Edit difference data
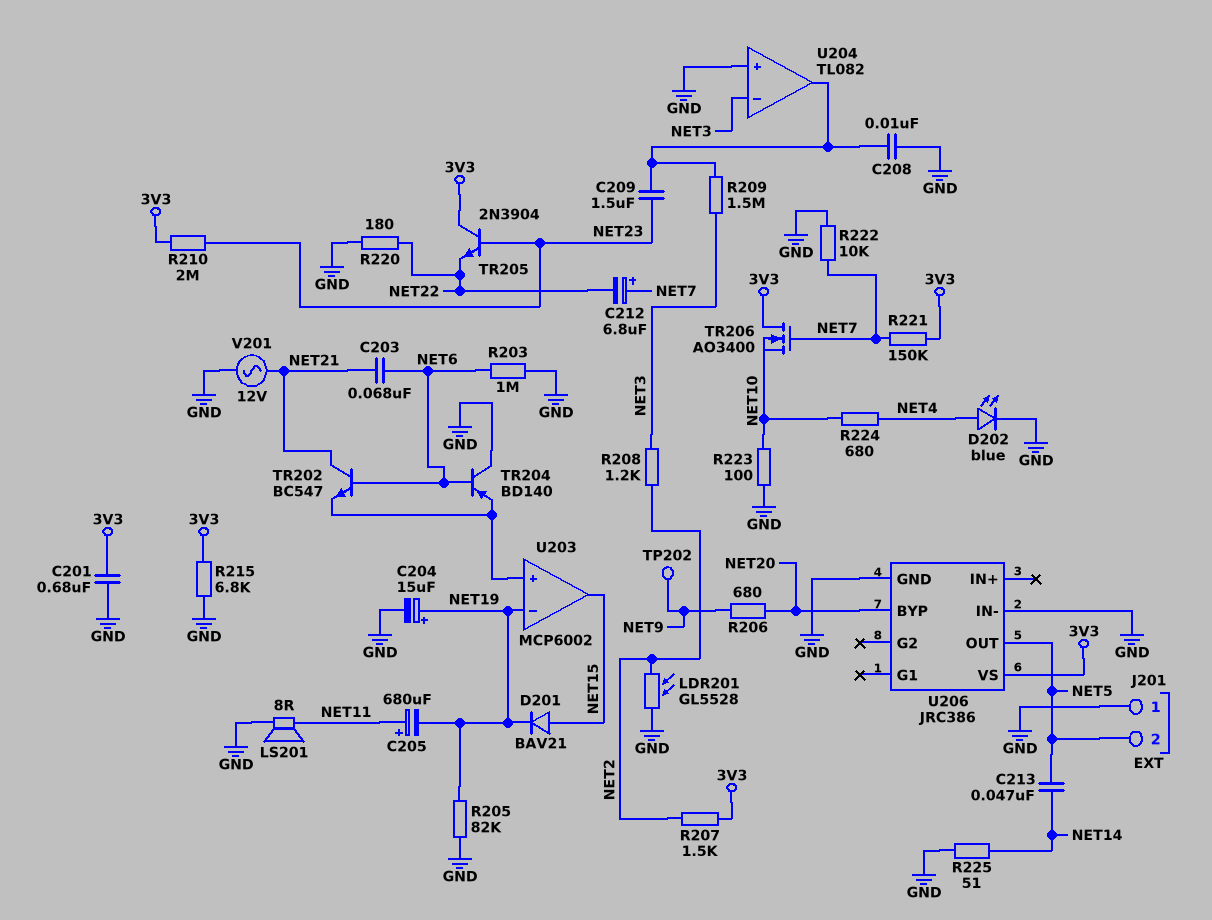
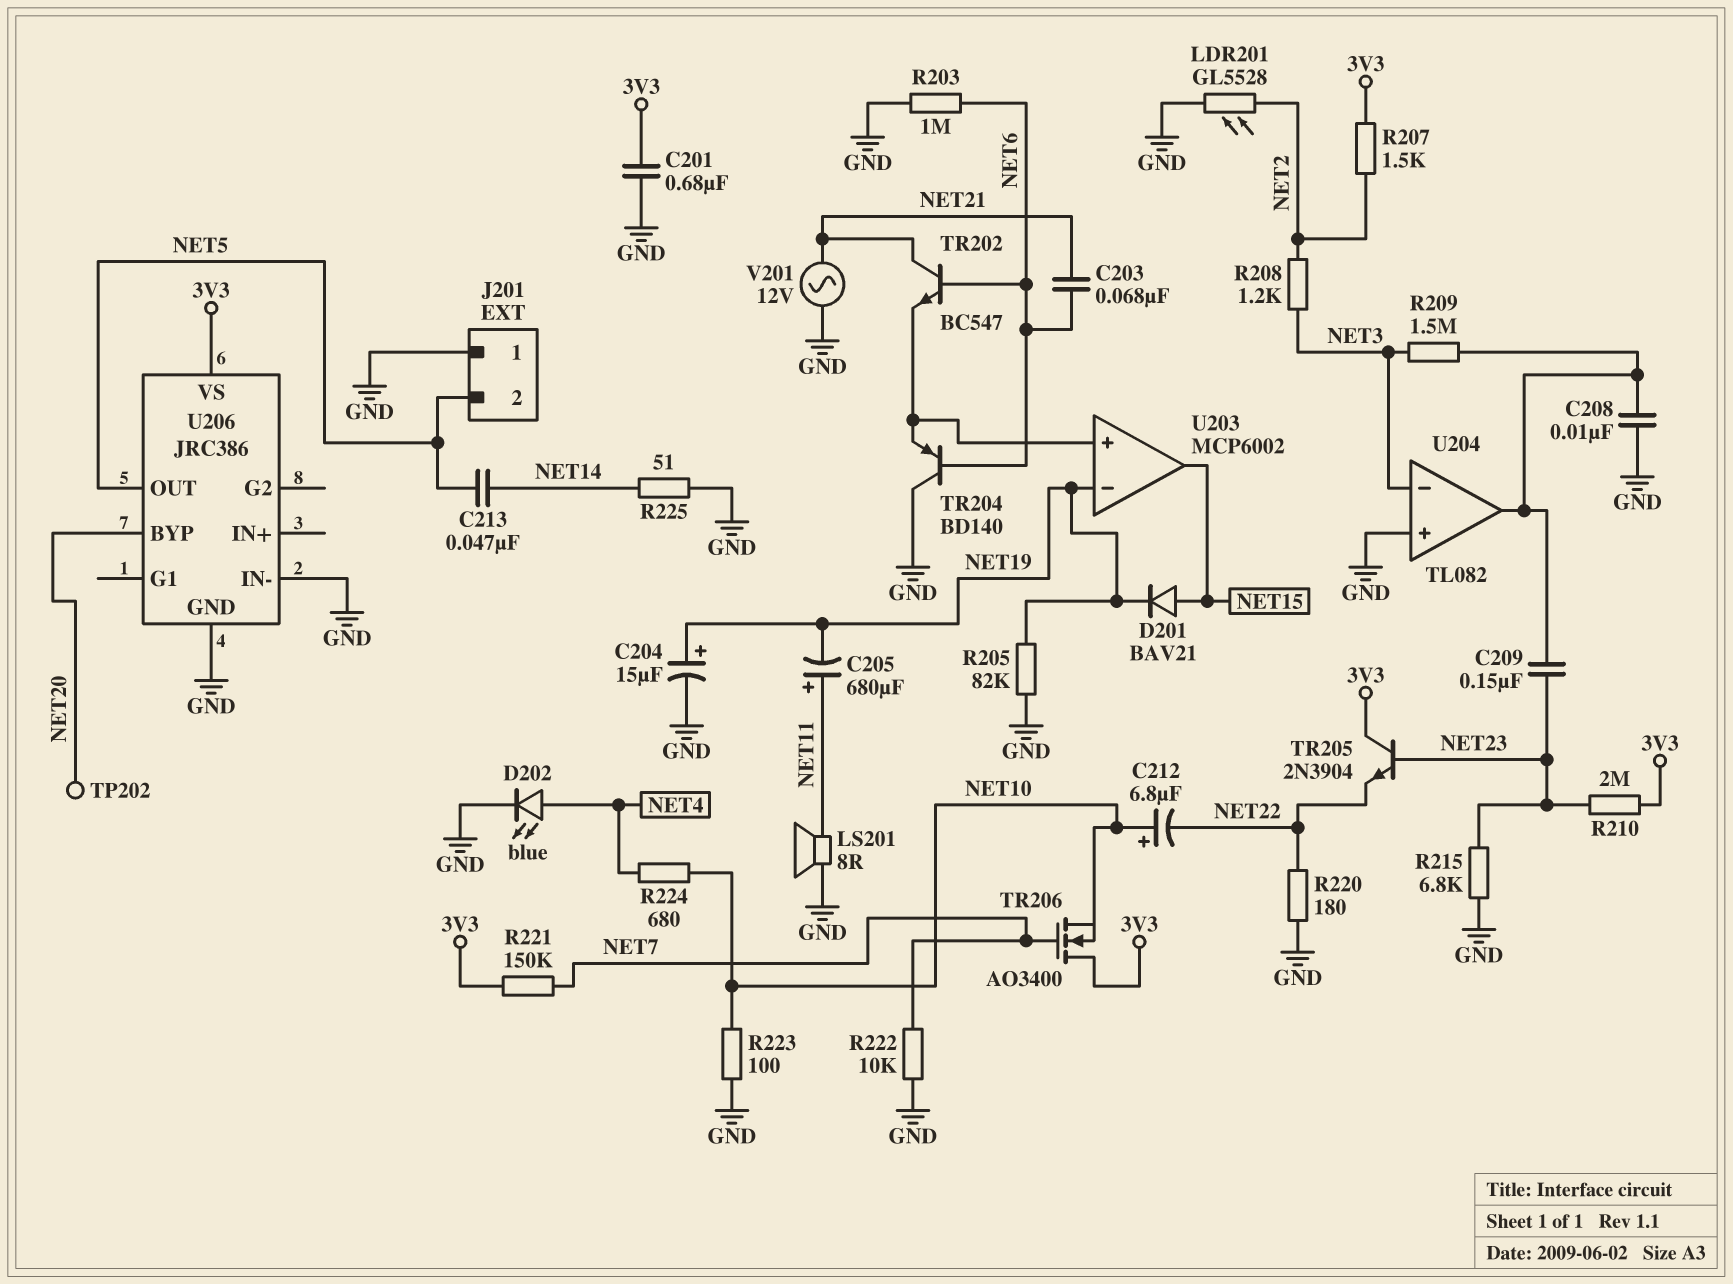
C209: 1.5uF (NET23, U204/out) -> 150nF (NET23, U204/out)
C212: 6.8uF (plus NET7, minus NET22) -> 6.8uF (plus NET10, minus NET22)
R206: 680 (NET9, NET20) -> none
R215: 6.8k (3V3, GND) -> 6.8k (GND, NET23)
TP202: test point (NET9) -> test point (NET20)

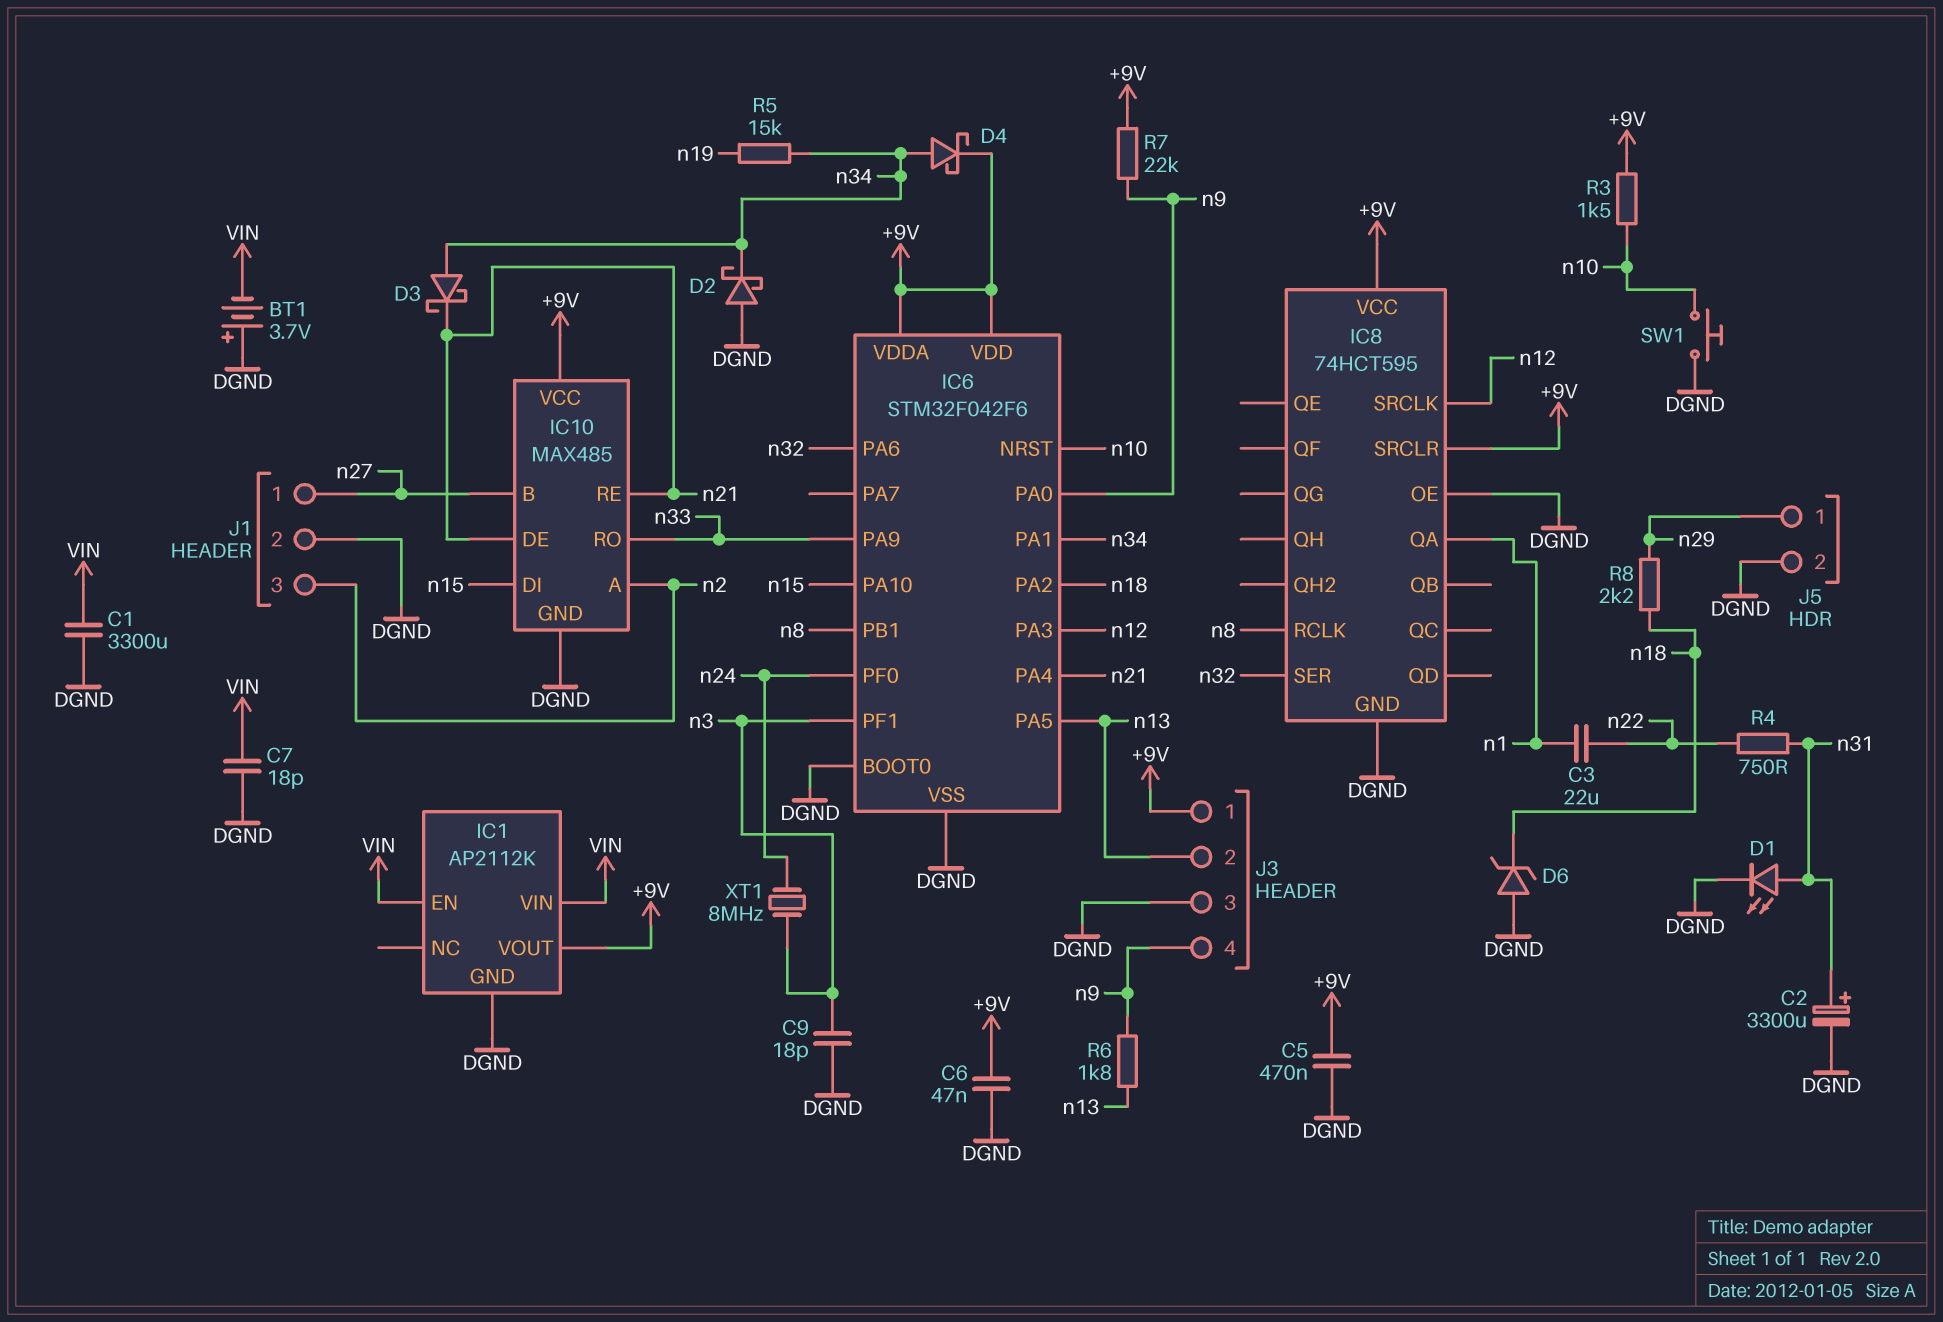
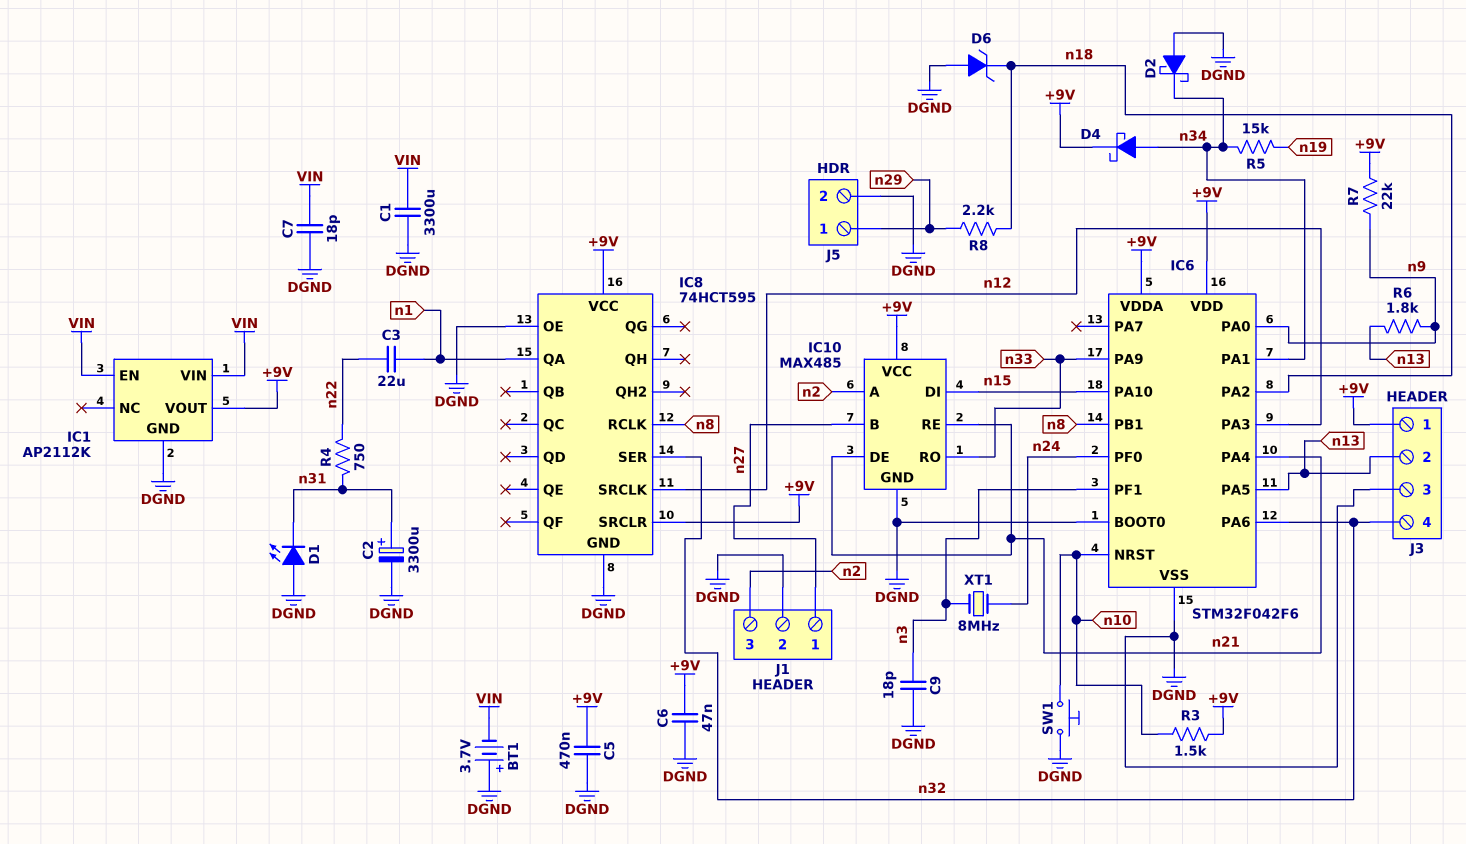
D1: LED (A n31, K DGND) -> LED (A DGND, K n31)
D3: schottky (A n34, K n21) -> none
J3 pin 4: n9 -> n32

What needs to be done: Only the lines containing the word "none" should be returned from the data above.

Output of the exercise:
R206: 680 (NET9, NET20) -> none
D3: schottky (A n34, K n21) -> none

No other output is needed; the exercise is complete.